### PROBLEM DESCRIPTION
Which lines run from the one containing "white hammer: 1 -> 2" to the last line of the entries? Return them exactly, with nothing more.

### RECORDS PROVIDED
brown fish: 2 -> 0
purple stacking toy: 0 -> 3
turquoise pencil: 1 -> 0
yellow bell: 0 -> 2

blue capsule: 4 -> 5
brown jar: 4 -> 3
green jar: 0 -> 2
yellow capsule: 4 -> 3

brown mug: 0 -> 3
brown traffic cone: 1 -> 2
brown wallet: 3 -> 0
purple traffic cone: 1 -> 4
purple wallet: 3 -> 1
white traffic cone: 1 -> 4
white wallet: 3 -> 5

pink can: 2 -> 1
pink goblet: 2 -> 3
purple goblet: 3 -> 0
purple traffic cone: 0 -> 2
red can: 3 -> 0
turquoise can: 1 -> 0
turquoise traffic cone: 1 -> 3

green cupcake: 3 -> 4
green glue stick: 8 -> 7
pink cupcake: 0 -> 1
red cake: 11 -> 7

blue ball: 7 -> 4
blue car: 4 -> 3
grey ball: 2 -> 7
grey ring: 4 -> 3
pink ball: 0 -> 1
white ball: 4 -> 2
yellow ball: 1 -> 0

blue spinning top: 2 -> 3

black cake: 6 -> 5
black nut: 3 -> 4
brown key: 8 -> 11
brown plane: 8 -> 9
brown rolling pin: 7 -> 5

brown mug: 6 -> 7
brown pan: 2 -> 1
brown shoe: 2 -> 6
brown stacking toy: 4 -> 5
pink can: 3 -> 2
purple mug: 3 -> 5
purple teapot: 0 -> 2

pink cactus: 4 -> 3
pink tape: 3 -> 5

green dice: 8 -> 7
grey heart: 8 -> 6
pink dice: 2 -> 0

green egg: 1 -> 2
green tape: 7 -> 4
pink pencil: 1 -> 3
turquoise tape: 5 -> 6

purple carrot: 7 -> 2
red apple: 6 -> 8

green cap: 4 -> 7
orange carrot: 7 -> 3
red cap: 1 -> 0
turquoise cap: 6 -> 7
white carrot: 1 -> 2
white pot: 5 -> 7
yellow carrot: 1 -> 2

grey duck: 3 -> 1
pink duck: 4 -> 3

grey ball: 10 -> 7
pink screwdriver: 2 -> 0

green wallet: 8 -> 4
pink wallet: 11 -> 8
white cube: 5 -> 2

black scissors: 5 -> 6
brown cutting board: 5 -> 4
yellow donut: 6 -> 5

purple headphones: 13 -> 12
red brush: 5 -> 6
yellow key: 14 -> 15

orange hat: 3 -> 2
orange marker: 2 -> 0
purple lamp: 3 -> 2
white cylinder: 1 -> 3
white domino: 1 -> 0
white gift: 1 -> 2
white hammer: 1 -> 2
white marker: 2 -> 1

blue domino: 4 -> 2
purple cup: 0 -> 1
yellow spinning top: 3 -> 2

### ANSWER AREA
white hammer: 1 -> 2
white marker: 2 -> 1

blue domino: 4 -> 2
purple cup: 0 -> 1
yellow spinning top: 3 -> 2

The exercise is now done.